[Object correspondence data]
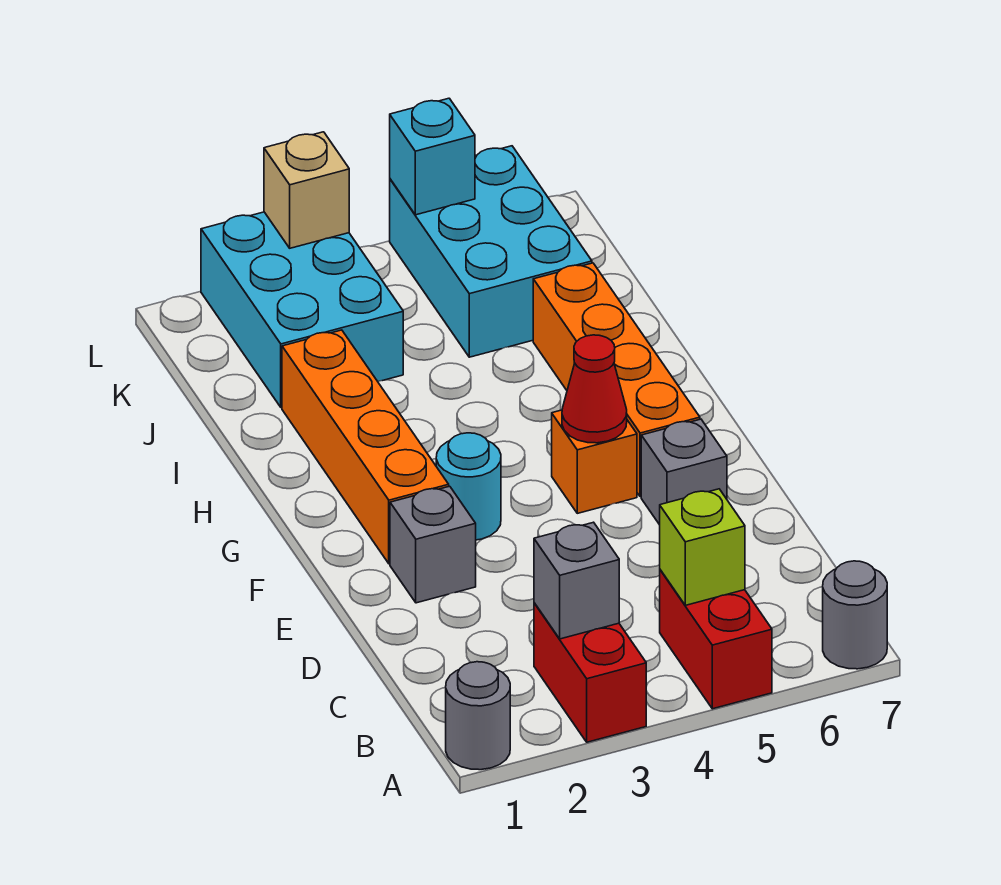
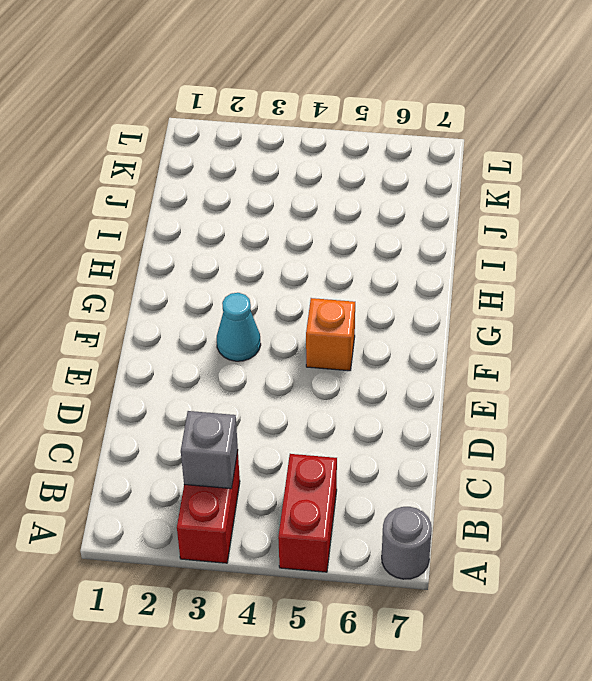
cyan cone F3 level 1 -> cyan round brick F3 level 1
none -> grey round brick A1 level 1
none -> grey brick E2 level 1
none -> grey brick E6 level 1

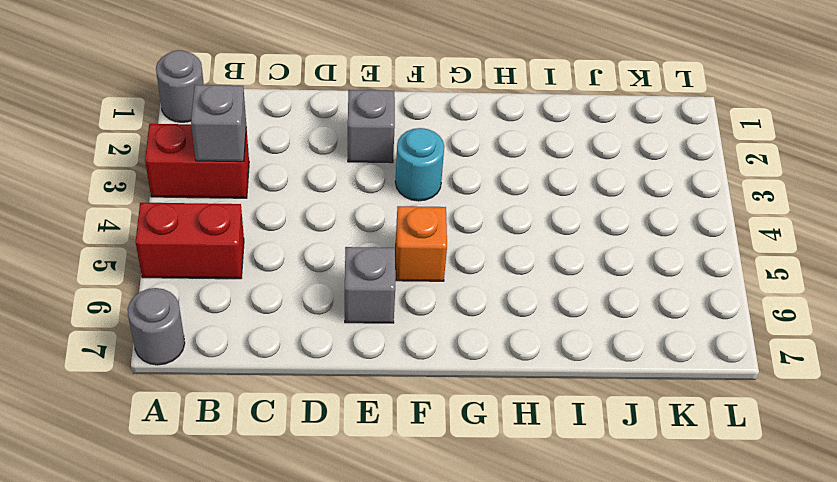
none -> orange brick F2:I2 level 1
none -> orange brick F6:I6 level 1
none -> cyan brick J2:L3 level 1

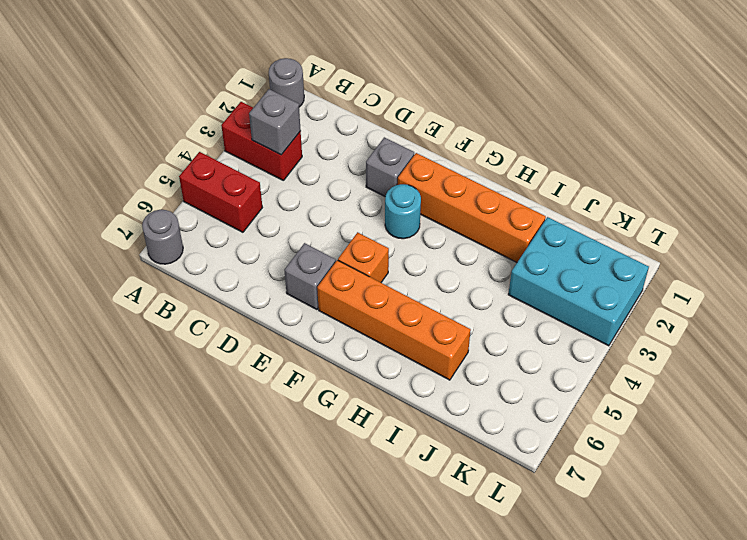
none -> cyan brick J5:L6 level 1
none -> lime brick B5 level 2
none -> red cone F5 level 2

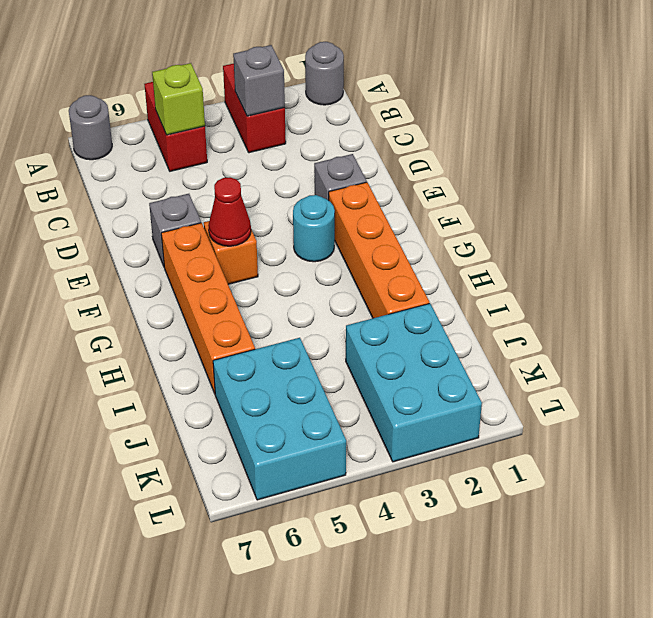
none -> tan brick L3 level 2
none -> cyan brick L5 level 2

● **What you need to do**:
Please print the records above word for word, leaving every image out.

● **Output below**:
cyan cone F3 level 1 -> cyan round brick F3 level 1
none -> grey round brick A1 level 1
none -> grey brick E2 level 1
none -> grey brick E6 level 1

none -> orange brick F2:I2 level 1
none -> orange brick F6:I6 level 1
none -> cyan brick J2:L3 level 1

none -> cyan brick J5:L6 level 1
none -> lime brick B5 level 2
none -> red cone F5 level 2

none -> tan brick L3 level 2
none -> cyan brick L5 level 2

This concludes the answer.